* Exercise goal: Quote all lines below exactly. Images stay out.

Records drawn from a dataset

- Opening Delimiter -

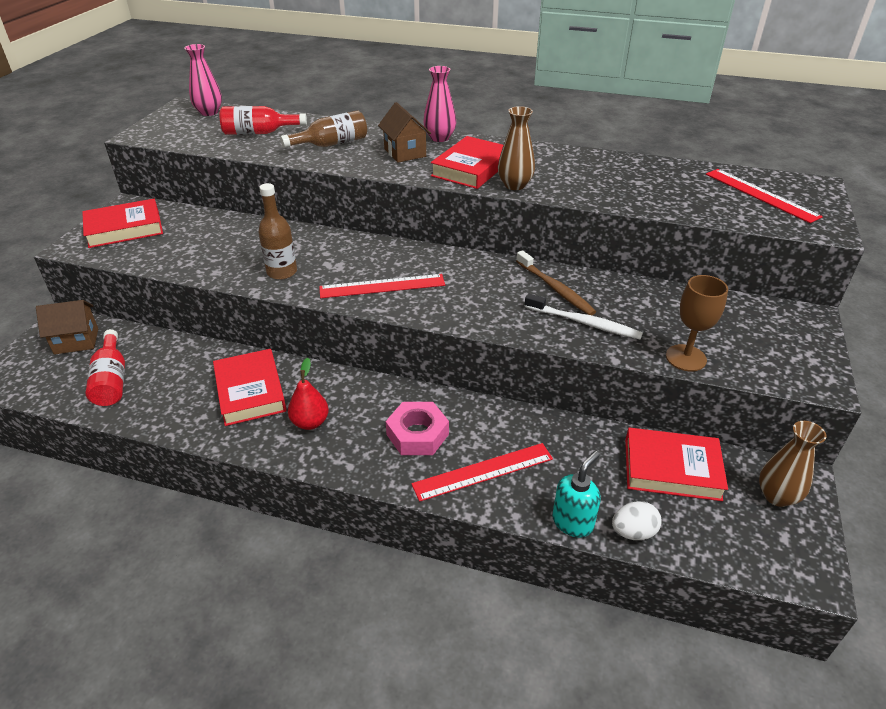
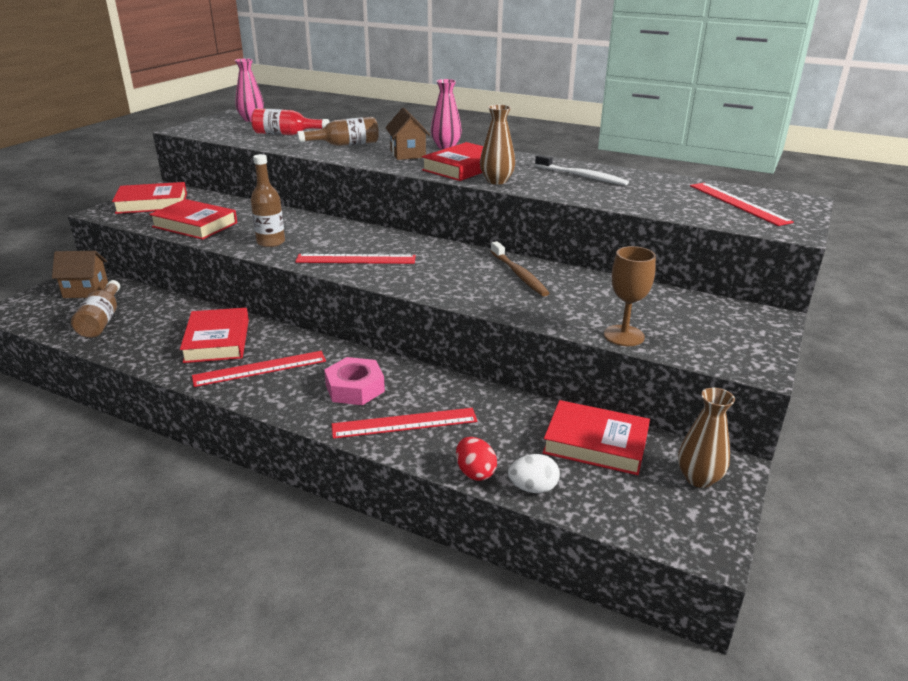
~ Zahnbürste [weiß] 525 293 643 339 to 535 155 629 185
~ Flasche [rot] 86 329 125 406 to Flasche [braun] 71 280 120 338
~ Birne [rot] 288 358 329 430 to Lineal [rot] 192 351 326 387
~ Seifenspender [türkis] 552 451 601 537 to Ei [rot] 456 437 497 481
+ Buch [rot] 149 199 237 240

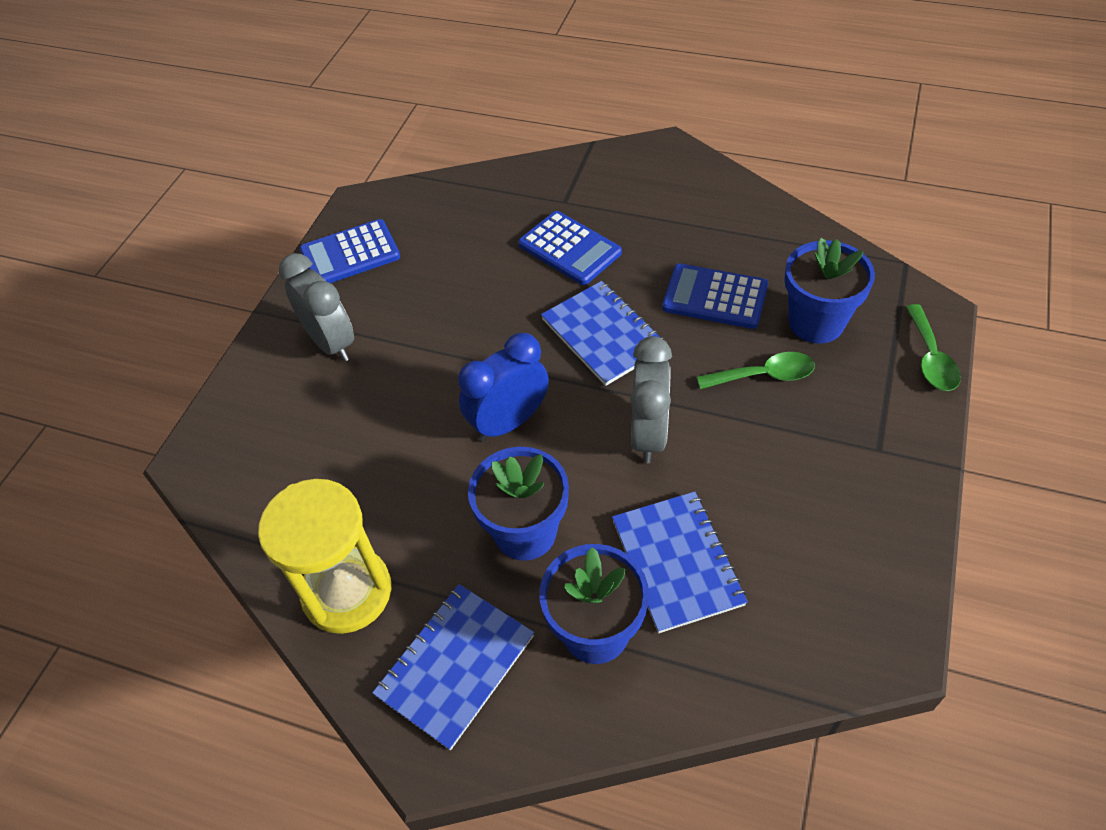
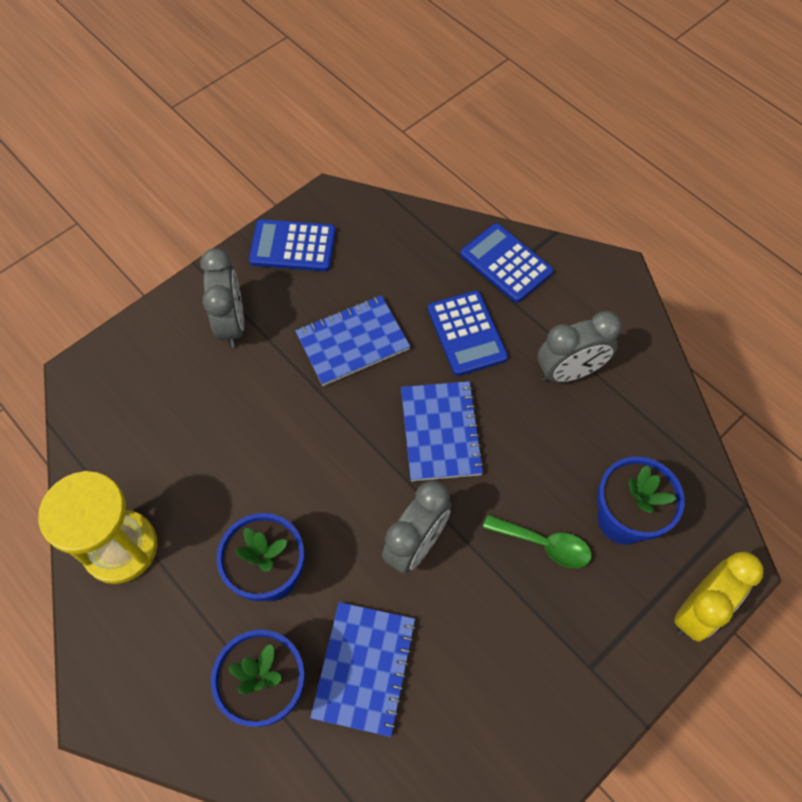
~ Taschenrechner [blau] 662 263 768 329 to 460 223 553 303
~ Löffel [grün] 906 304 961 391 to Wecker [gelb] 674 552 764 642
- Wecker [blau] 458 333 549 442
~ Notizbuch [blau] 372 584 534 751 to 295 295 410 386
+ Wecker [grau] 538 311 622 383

- Closing Delimiter -

* Final answer:
~ Zahnbürste [weiß] 525 293 643 339 to 535 155 629 185
~ Flasche [rot] 86 329 125 406 to Flasche [braun] 71 280 120 338
~ Birne [rot] 288 358 329 430 to Lineal [rot] 192 351 326 387
~ Seifenspender [türkis] 552 451 601 537 to Ei [rot] 456 437 497 481
+ Buch [rot] 149 199 237 240

~ Taschenrechner [blau] 662 263 768 329 to 460 223 553 303
~ Löffel [grün] 906 304 961 391 to Wecker [gelb] 674 552 764 642
- Wecker [blau] 458 333 549 442
~ Notizbuch [blau] 372 584 534 751 to 295 295 410 386
+ Wecker [grau] 538 311 622 383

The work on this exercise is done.